Problem requirements
Before copying, set aside the pictures; then restate exactly the lines from the one with "muffinka [pomarańczowy] (105, 474)" through the last line of the records.

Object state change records
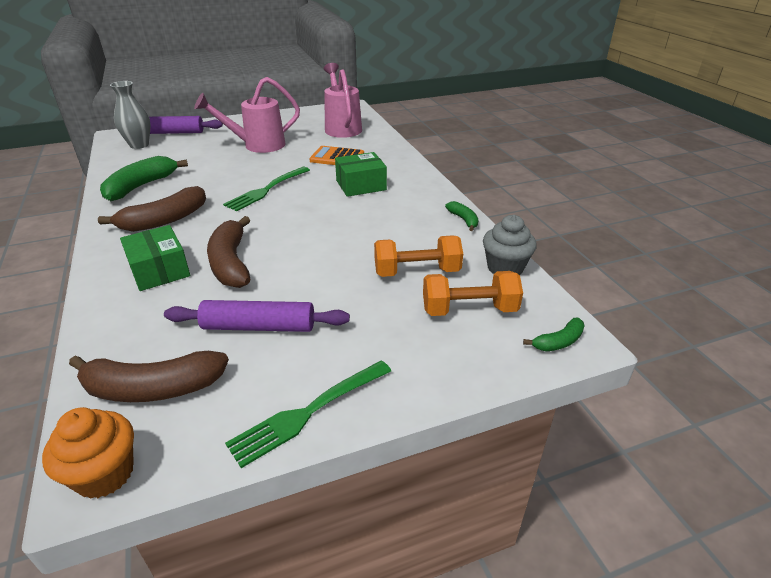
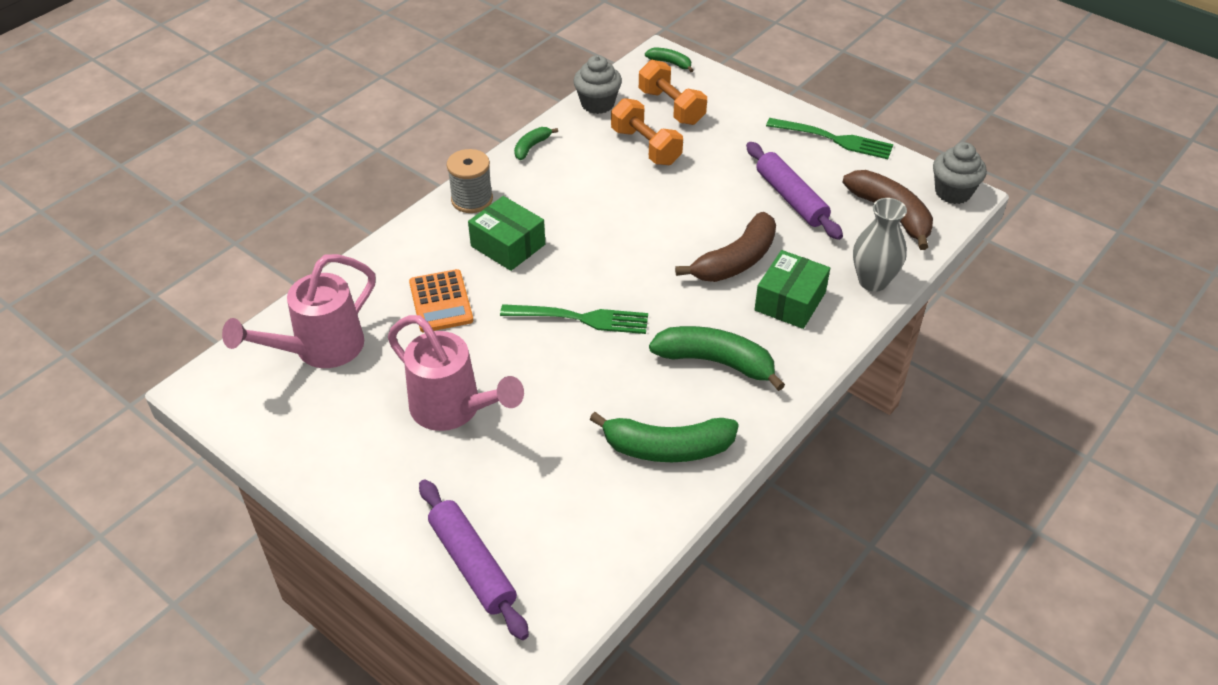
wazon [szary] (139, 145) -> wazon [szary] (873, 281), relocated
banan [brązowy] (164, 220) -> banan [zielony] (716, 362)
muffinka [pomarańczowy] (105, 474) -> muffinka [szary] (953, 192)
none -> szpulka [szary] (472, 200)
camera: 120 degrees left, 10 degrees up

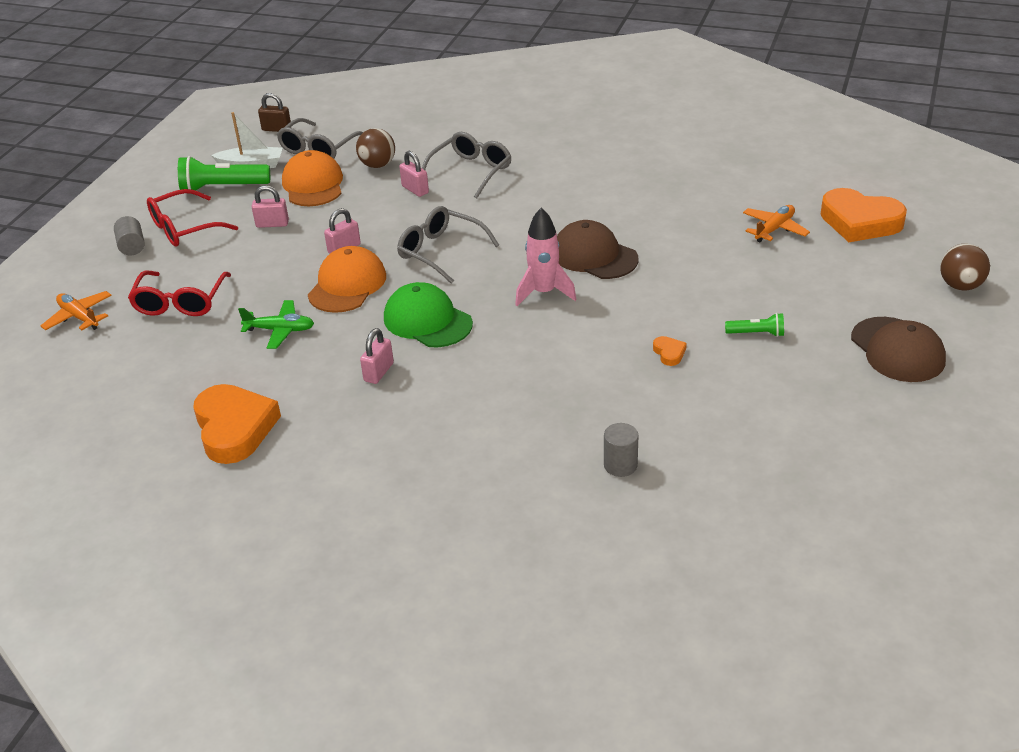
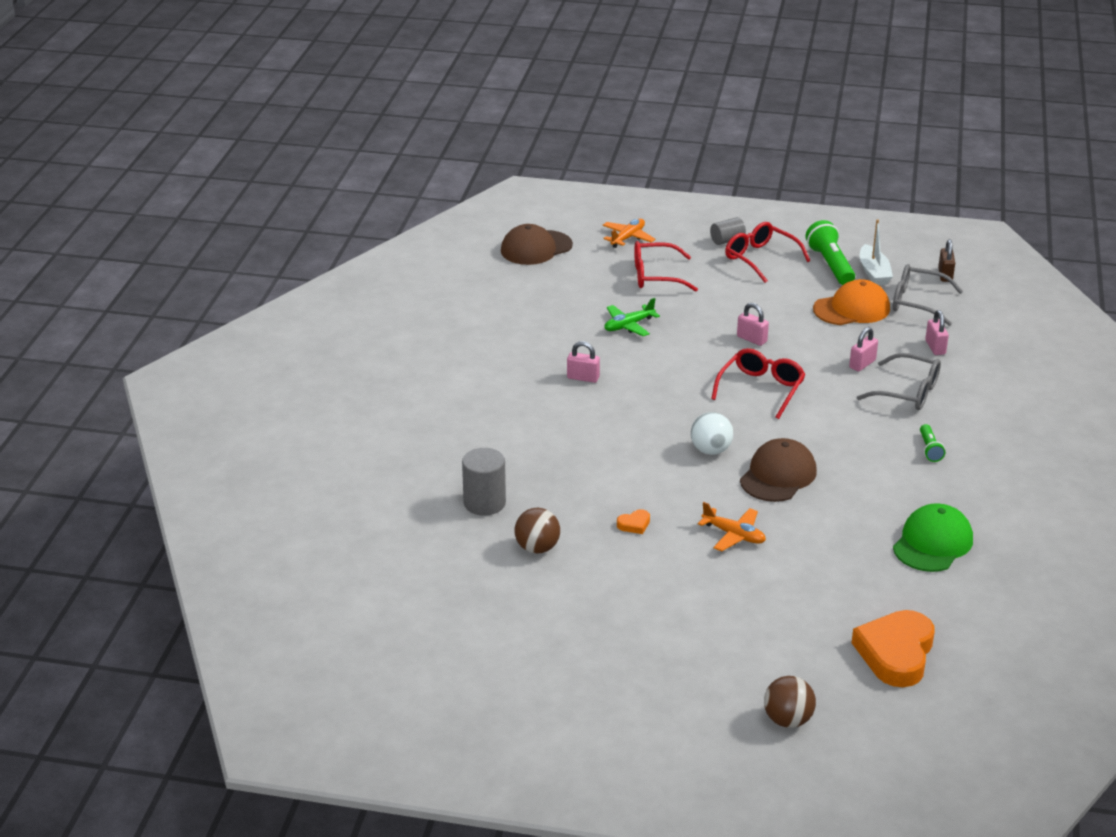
piłka [brązowy] (377, 165) -> piłka [brązowy] (537, 548), relocated
kłódka [różowy] (272, 224) -> kłódka [różowy] (935, 347), relocated
samolot [pomarańczowy] (774, 229) -> samolot [pomarańczowy] (734, 535), relocated
okulary [szary] (440, 251) -> okulary [czerwony] (761, 389)
rakieta [różowy] (544, 293) -> piłka [biały] (710, 450)
czapka [pomarańczowy] (347, 285) -> none
czapka [zielony] (427, 321) -> czapka [zielony] (932, 543), relocated
samolot [zielony] (280, 330) -> samolot [zielony] (628, 325), 60 degrees clockwise
latarka [zielony] (756, 333) -> latarka [zielony] (929, 449), relocated
czapka [brązowy] (897, 350) -> czapka [brązowy] (536, 248), relocated
serce [pomarańczowy] (234, 428) -> none
walec [szary] (620, 465) -> walec [szary] (484, 503), x1.53
camera: 80 degrees right, 5 degrees down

Task solution
muffinka [pomarańczowy] (105, 474) -> muffinka [szary] (953, 192)
none -> szpulka [szary] (472, 200)
camera: 120 degrees left, 10 degrees up

piłka [brązowy] (377, 165) -> piłka [brązowy] (537, 548), relocated
kłódka [różowy] (272, 224) -> kłódka [różowy] (935, 347), relocated
samolot [pomarańczowy] (774, 229) -> samolot [pomarańczowy] (734, 535), relocated
okulary [szary] (440, 251) -> okulary [czerwony] (761, 389)
rakieta [różowy] (544, 293) -> piłka [biały] (710, 450)
czapka [pomarańczowy] (347, 285) -> none
czapka [zielony] (427, 321) -> czapka [zielony] (932, 543), relocated
samolot [zielony] (280, 330) -> samolot [zielony] (628, 325), 60 degrees clockwise
latarka [zielony] (756, 333) -> latarka [zielony] (929, 449), relocated
czapka [brązowy] (897, 350) -> czapka [brązowy] (536, 248), relocated
serce [pomarańczowy] (234, 428) -> none
walec [szary] (620, 465) -> walec [szary] (484, 503), x1.53
camera: 80 degrees right, 5 degrees down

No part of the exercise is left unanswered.